Your assignment: If a line of the material holds the string "none", please copy it.

Supplied information:
BEGIN

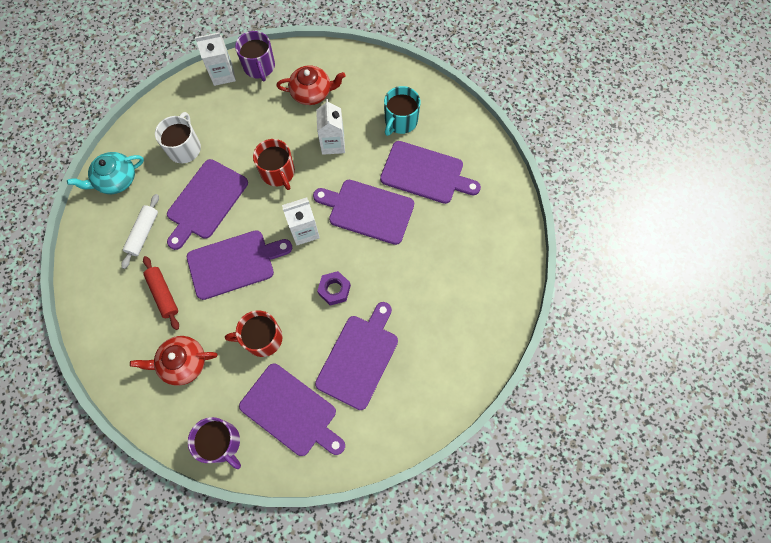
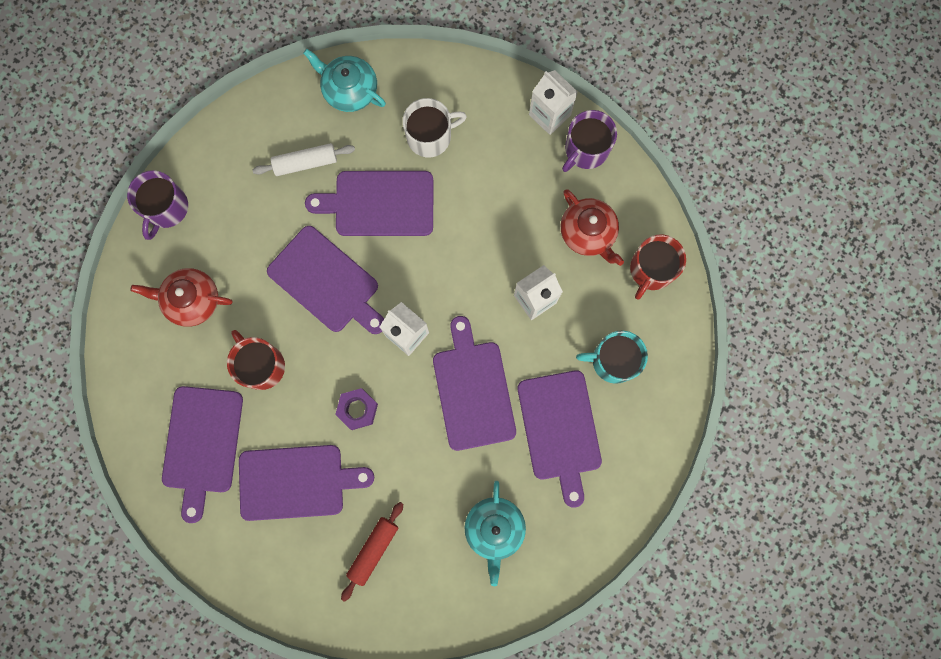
camera: 60 degrees right, 10 degrees up
red teapot [130,336,217,386] -> red teapot turned 45 degrees counterclockwise [130,268,232,327]
red rolling pin [143,256,179,330] -> red rolling pin moved to [341,502,403,602]
purple mug [188,417,241,469] -> purple mug moved to [127,170,188,240]
red mug [253,139,295,190] -> red mug moved to [630,235,686,300]
none -> turquoise teapot [464,481,526,586]

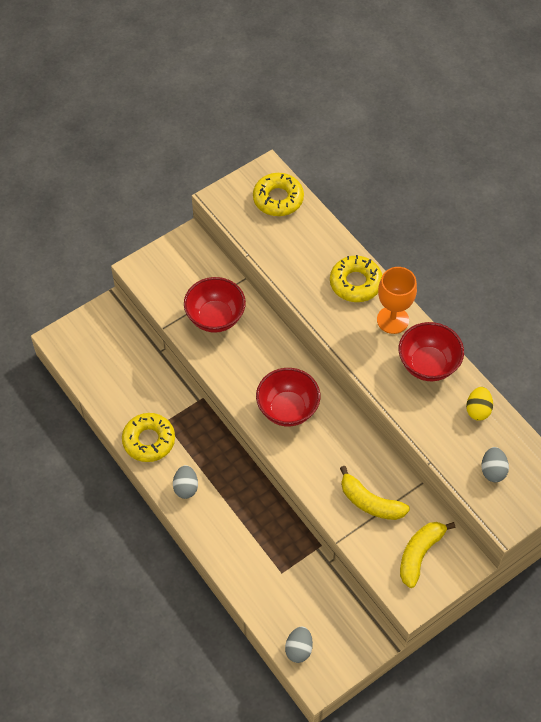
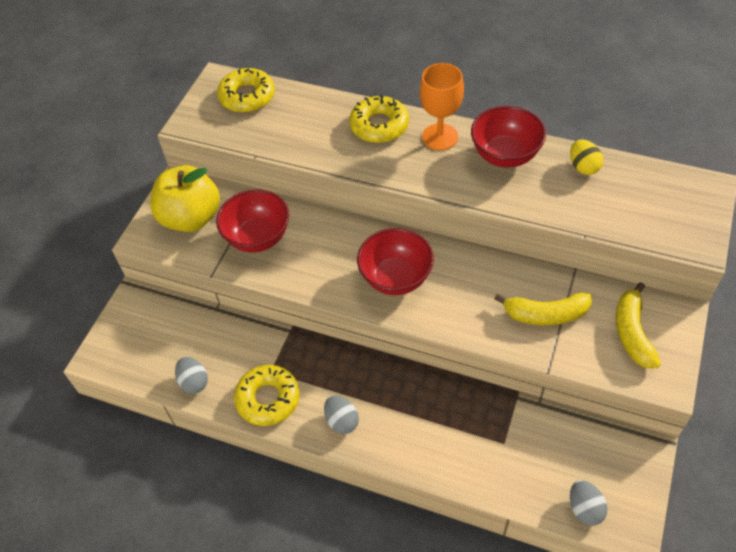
camera: 30 degrees left, 5 degrees down
grey egg [481,447,509,482] -> grey egg moved to [175,357,208,394]
none -> yellow apple [150,165,220,232]

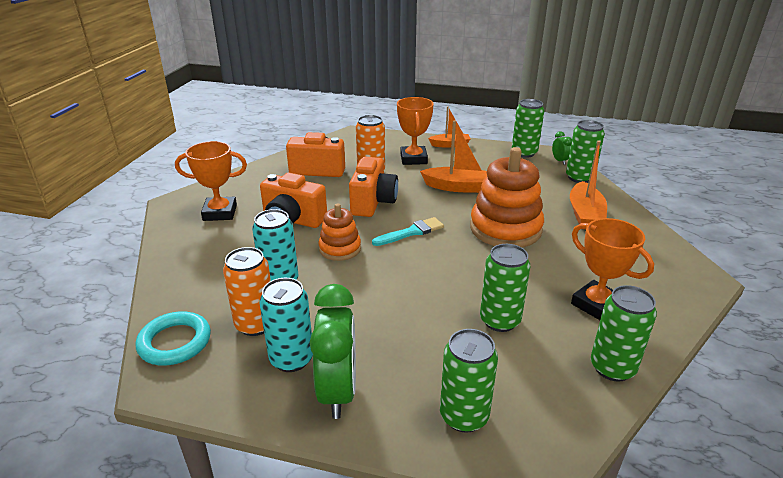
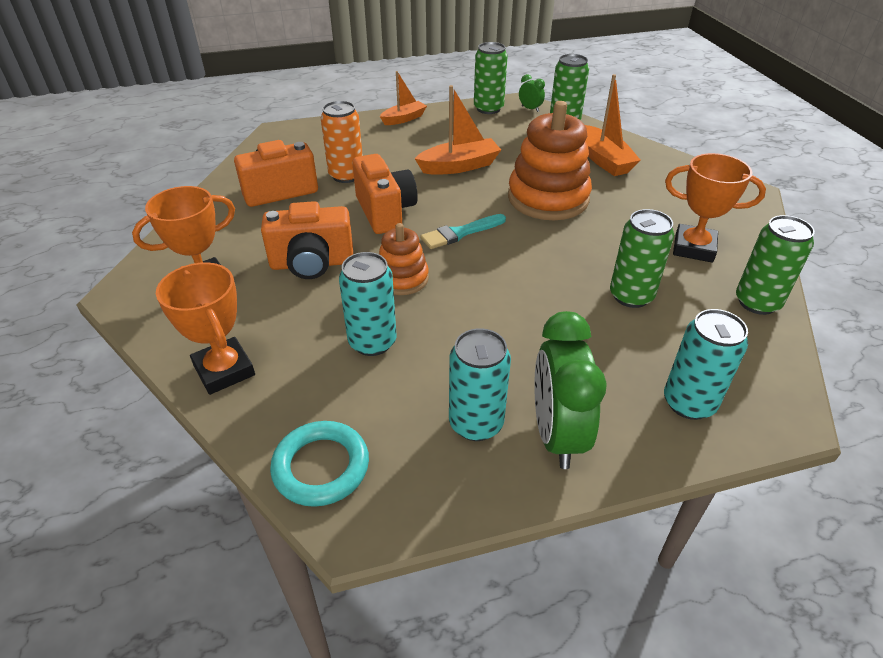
camera: 30 degrees left, 10 degrees up
orange can [223,247,271,336] -> none
green clock [310,284,356,419] -> green clock turned 150 degrees counterclockwise [534,311,607,469]
turquoise brush [372,217,444,246] -> turquoise brush turned 150 degrees counterclockwise [420,214,506,249]
orange trophy [397,97,434,165] -> orange trophy moved to [156,262,255,395]
green can [440,329,498,433] -> turquoise can [664,309,748,420]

END

The completed task:
none -> turquoise teapot [464,481,526,586]
none -> yellow apple [150,165,220,232]
orange can [223,247,271,336] -> none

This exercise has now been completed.